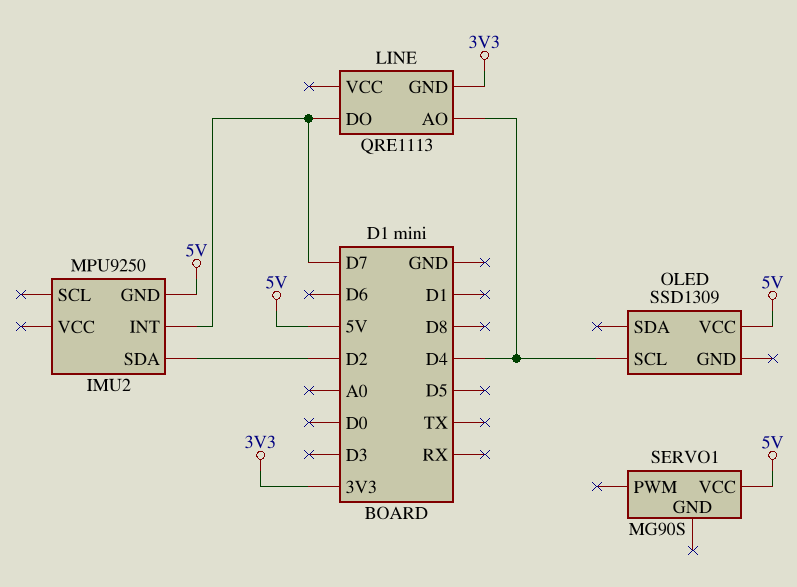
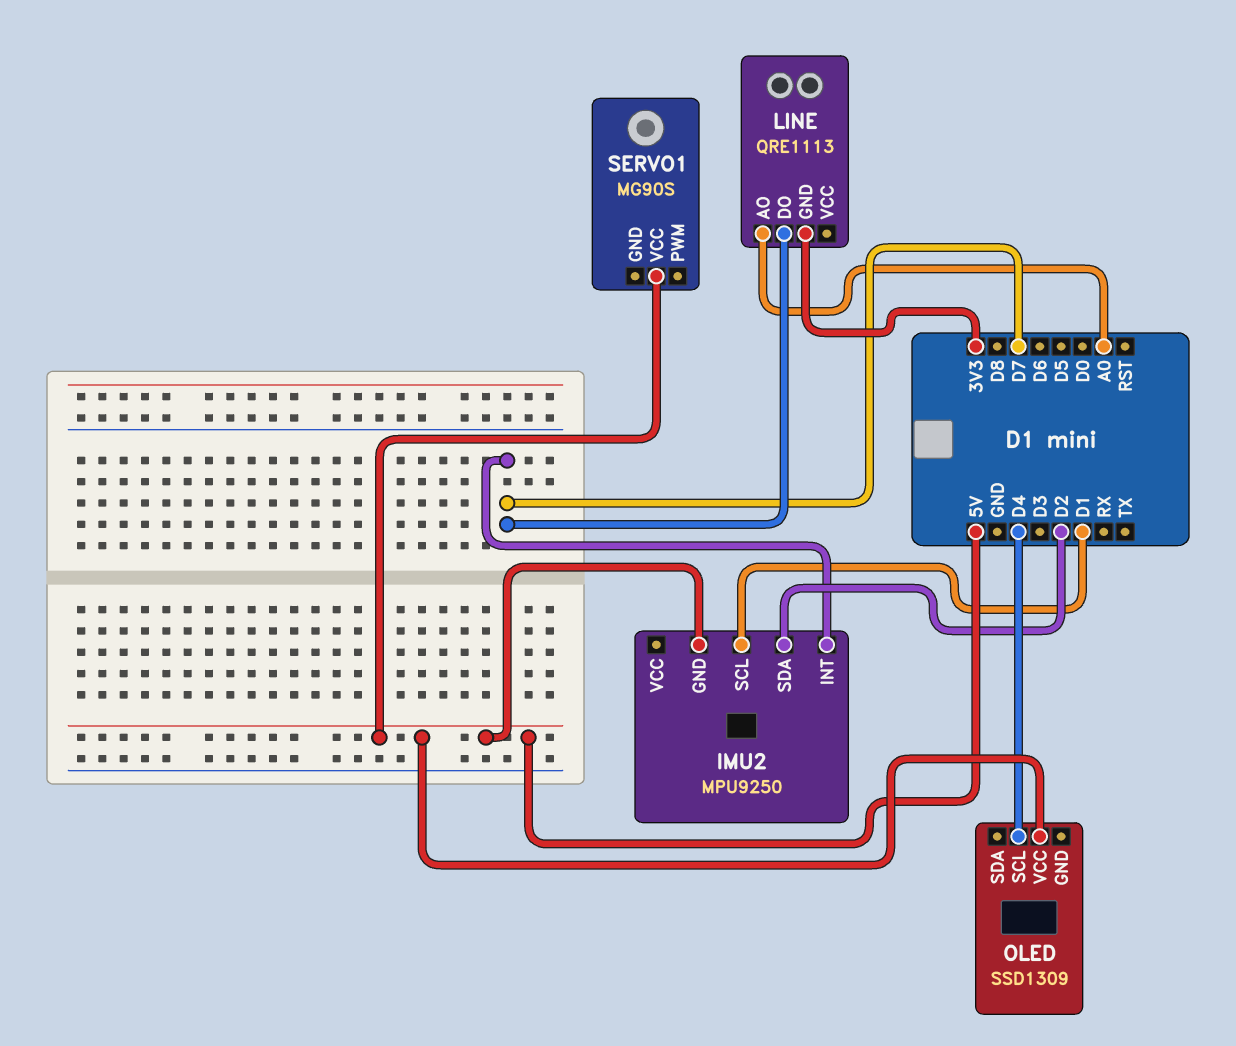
IMU2 pin SCL: none -> D1
LINE pin AO: D4 -> A0

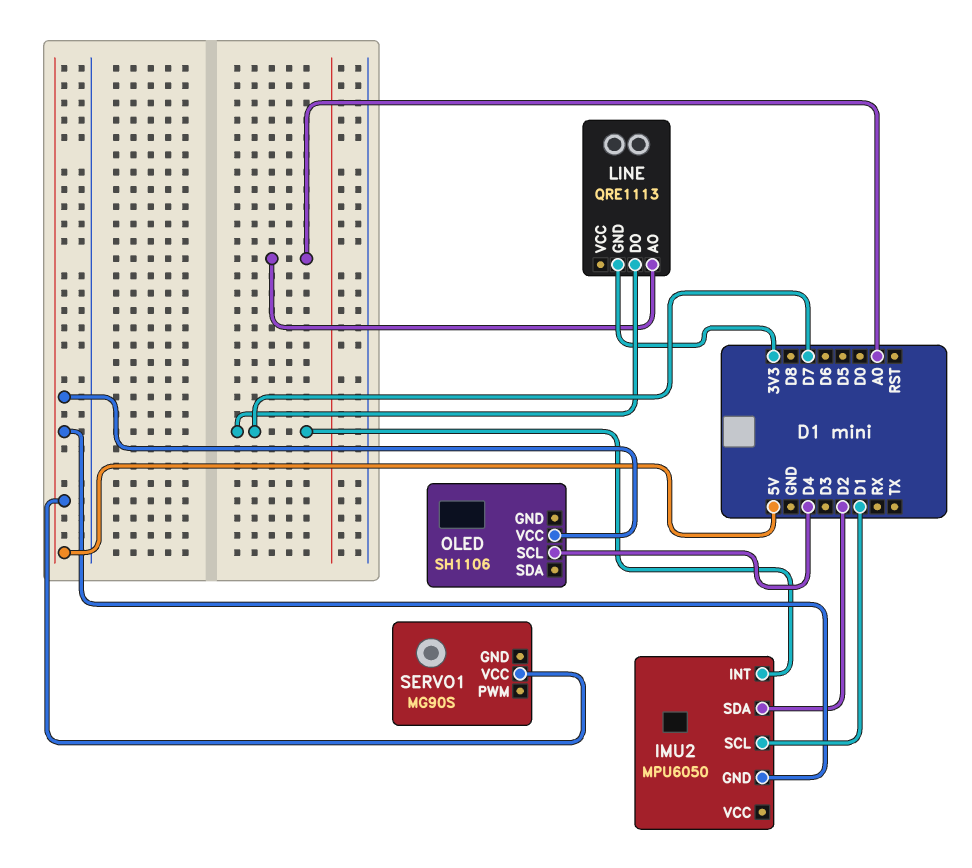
IMU2: MPU9250 -> MPU6050
OLED: SSD1309 -> SH1106

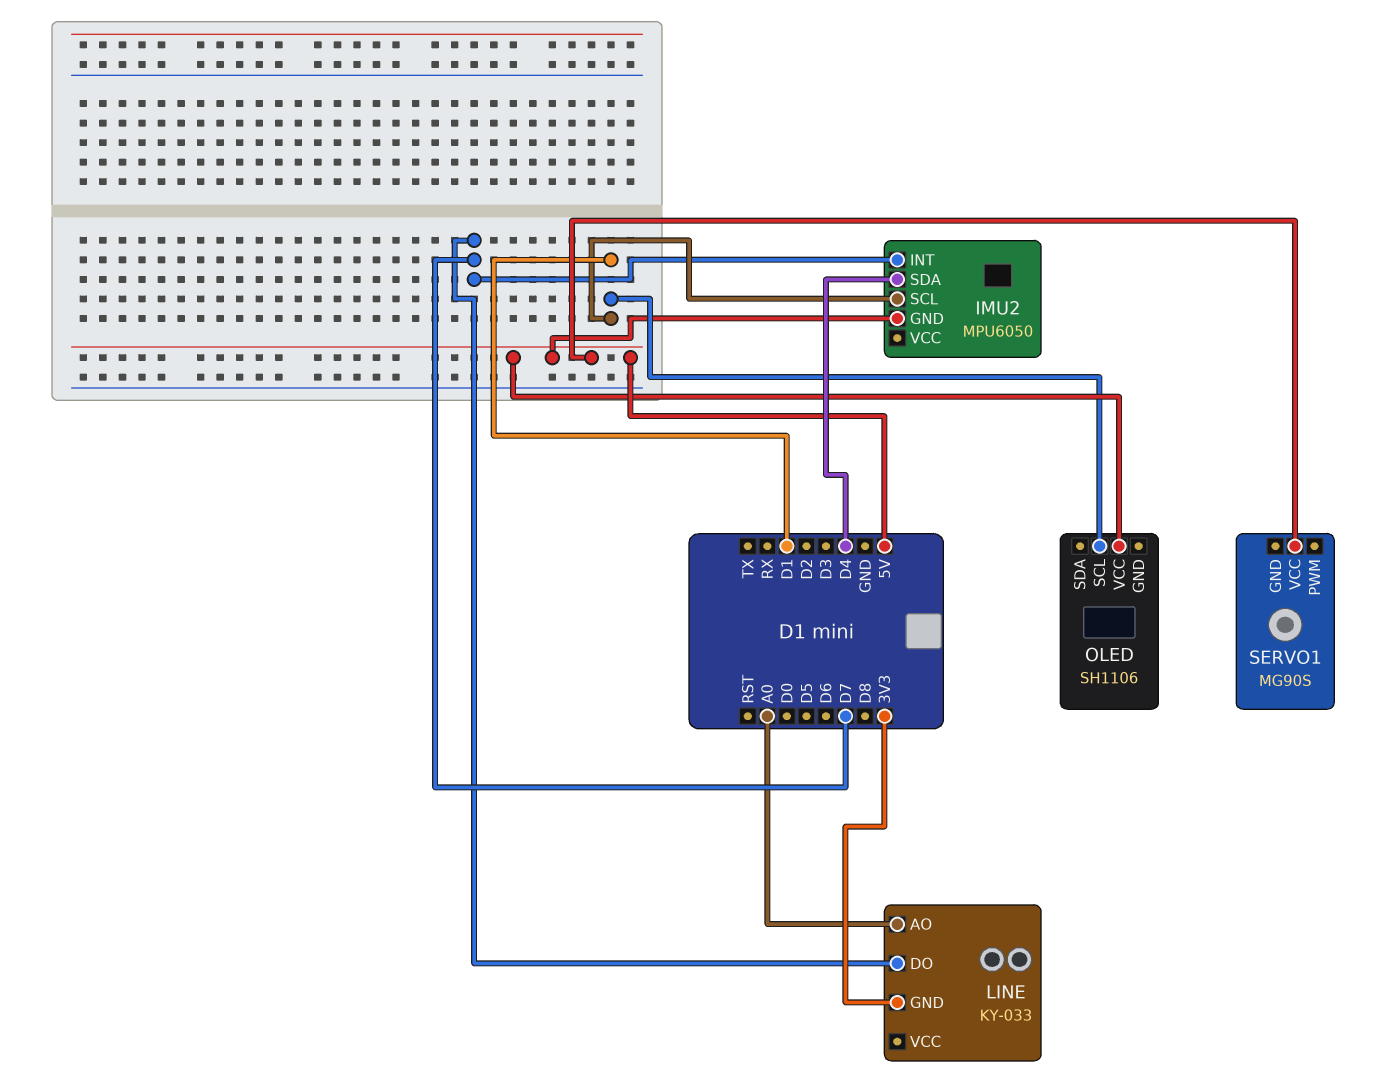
IMU2 pin SDA: D2 -> D4
LINE: QRE1113 -> KY-033
OLED pin SCL: D4 -> D1

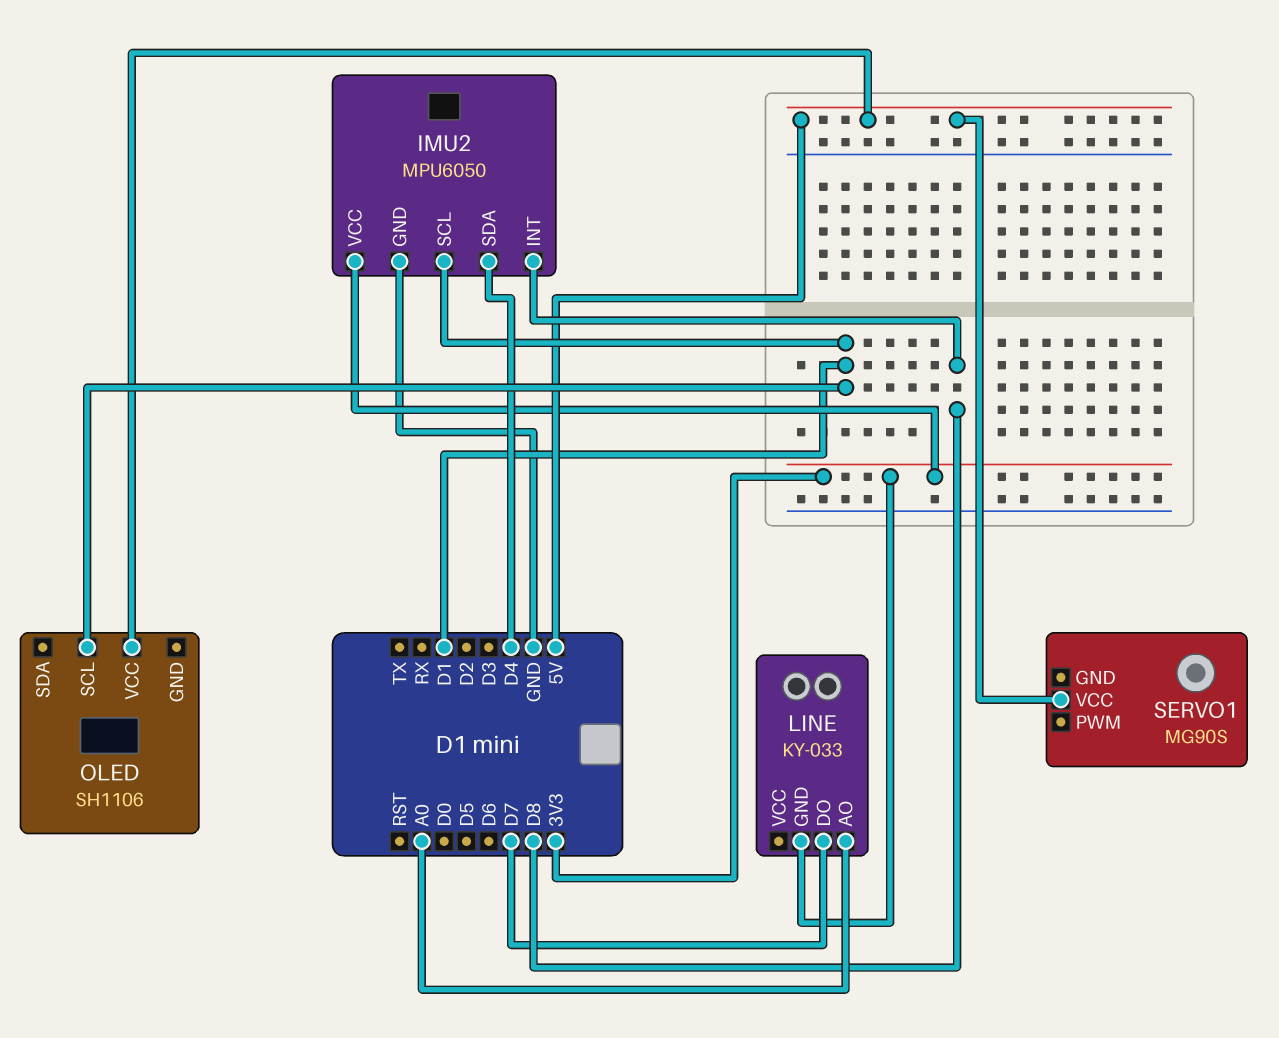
IMU2 pin GND: 5V -> GND
IMU2 pin INT: D7 -> D8
IMU2 pin VCC: none -> 3V3

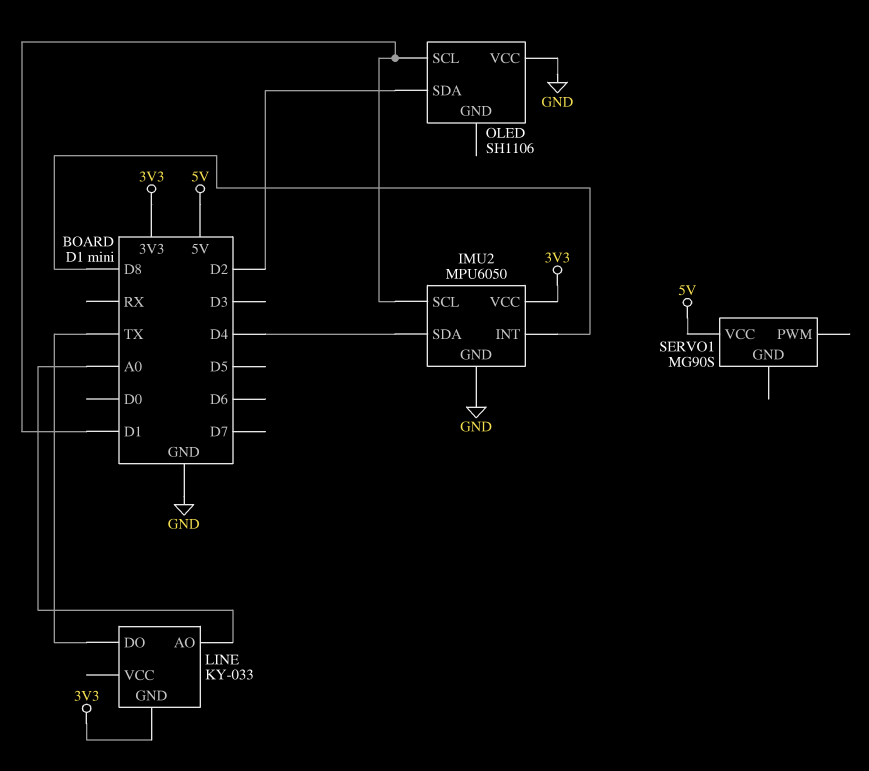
LINE pin DO: D7 -> TX
OLED pin SDA: none -> D2
OLED pin VCC: 5V -> GND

-*-*-

ABOUT THIS TASK
Your answer should be every line from the material above in which the word "none" appears.

ANSWER
IMU2 pin SCL: none -> D1
IMU2 pin VCC: none -> 3V3
OLED pin SDA: none -> D2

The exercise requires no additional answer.